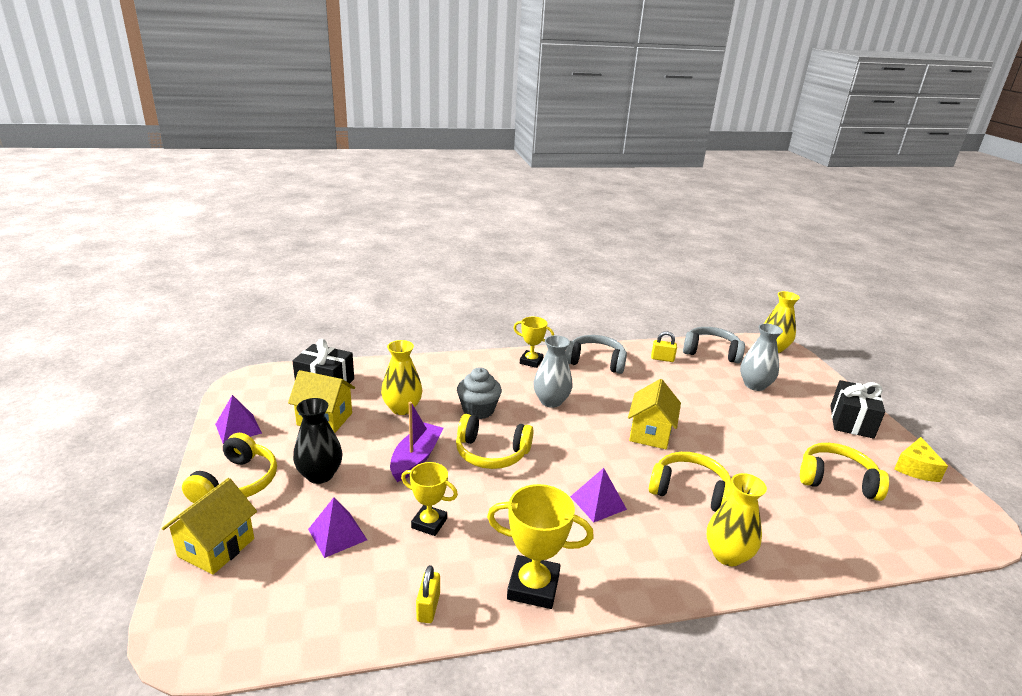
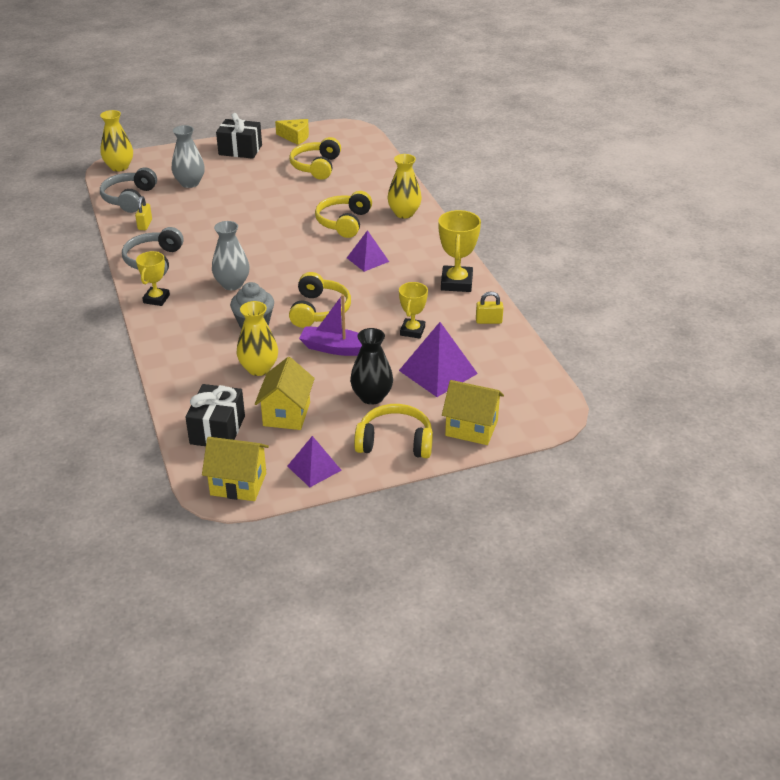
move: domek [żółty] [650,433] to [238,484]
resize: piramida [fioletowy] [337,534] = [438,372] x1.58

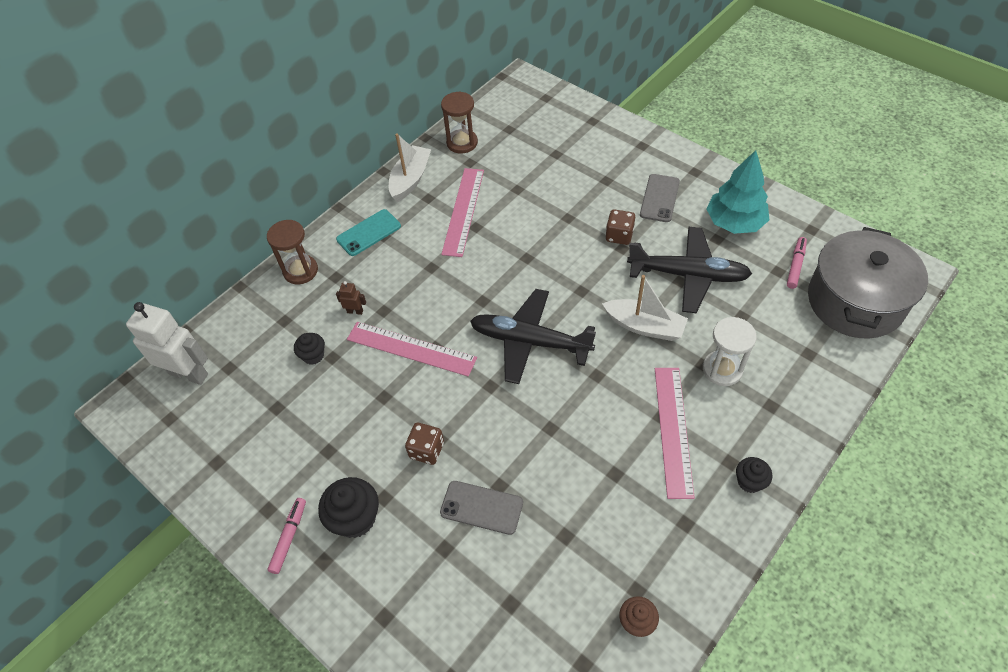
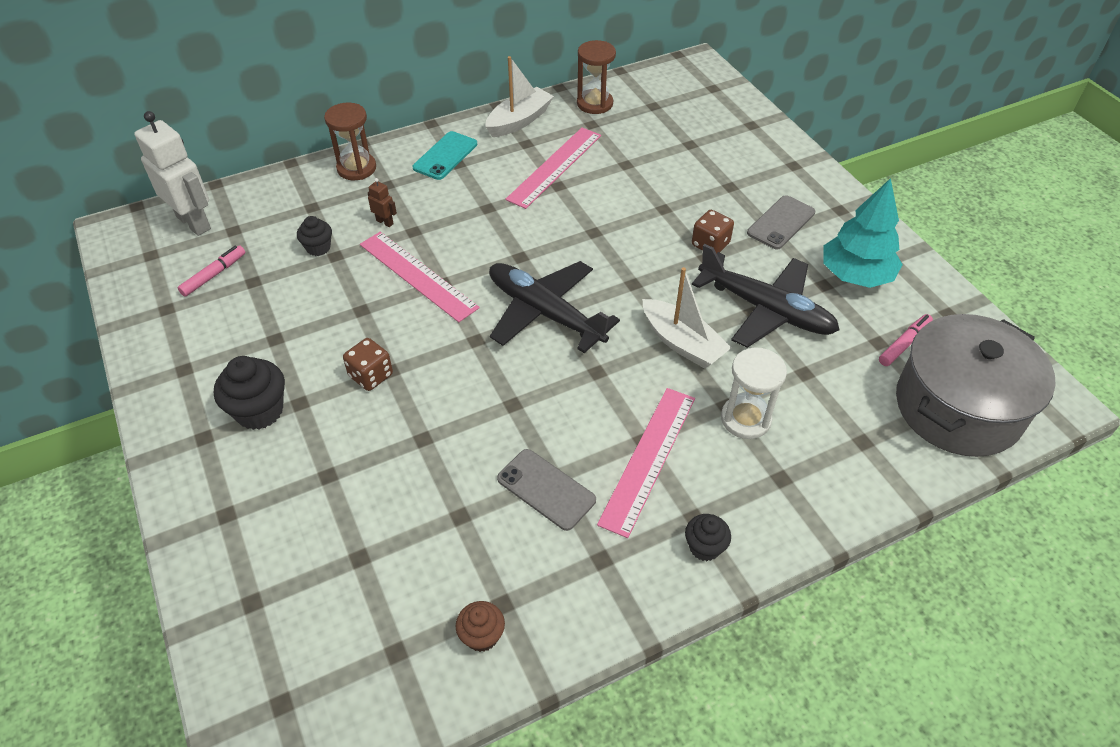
move: flamaster [różowy] [289,537] to [214,275]; telefon [szary] [481,507] to [546,489]
rotate: telefon [turkusowy] [368,233] = [445,156] 45 degrees counterclockwise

┄┄┄┄┄┄┄┄┄┄

▶ _Problem requirements_
When an image appears in the data, skip it and output the rest exactly.

▶ _Output for this task_
move: domek [żółty] [650,433] to [238,484]
resize: piramida [fioletowy] [337,534] = [438,372] x1.58

move: flamaster [różowy] [289,537] to [214,275]; telefon [szary] [481,507] to [546,489]
rotate: telefon [turkusowy] [368,233] = [445,156] 45 degrees counterclockwise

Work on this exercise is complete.